MATERIAL FOR THE TASK >>
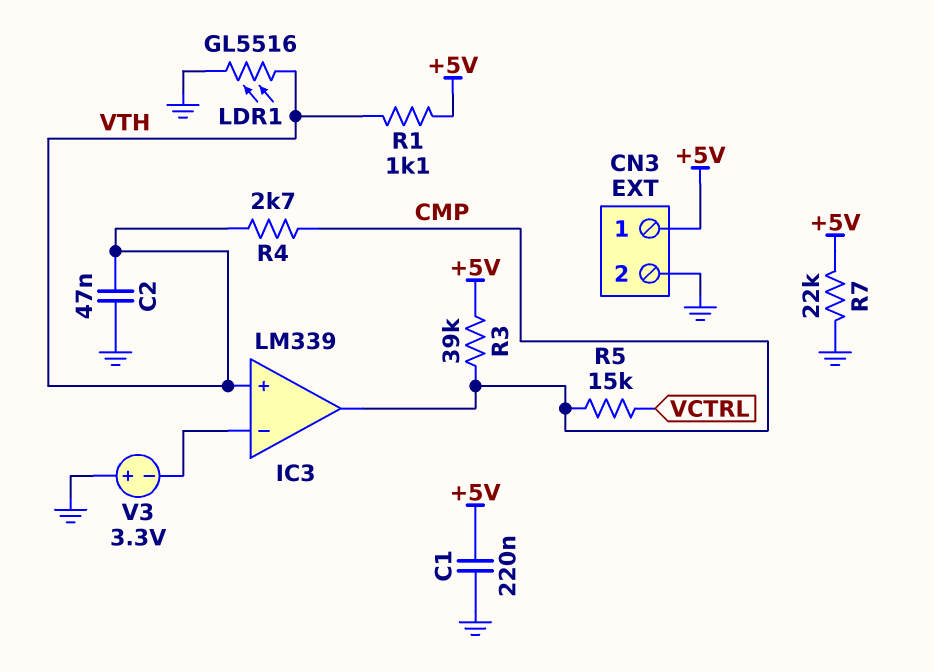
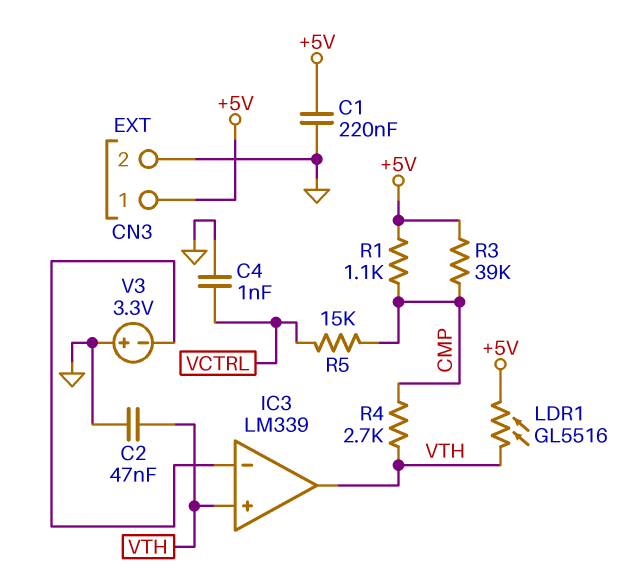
C4: none -> 1nF (GND, VCTRL)
IC3 pin out: CMP -> VTH
LDR1: GL5516 (GND, VTH) -> GL5516 (+5V, VTH)
R1: 1.1k (+5V, VTH) -> 1.1k (+5V, CMP)
R7: 22k (+5V, GND) -> none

YOUR TASK >>
Copy the records exactly, minus any pictures.

RESULT OF THIS EXERCISE >>
C4: none -> 1nF (GND, VCTRL)
IC3 pin out: CMP -> VTH
LDR1: GL5516 (GND, VTH) -> GL5516 (+5V, VTH)
R1: 1.1k (+5V, VTH) -> 1.1k (+5V, CMP)
R7: 22k (+5V, GND) -> none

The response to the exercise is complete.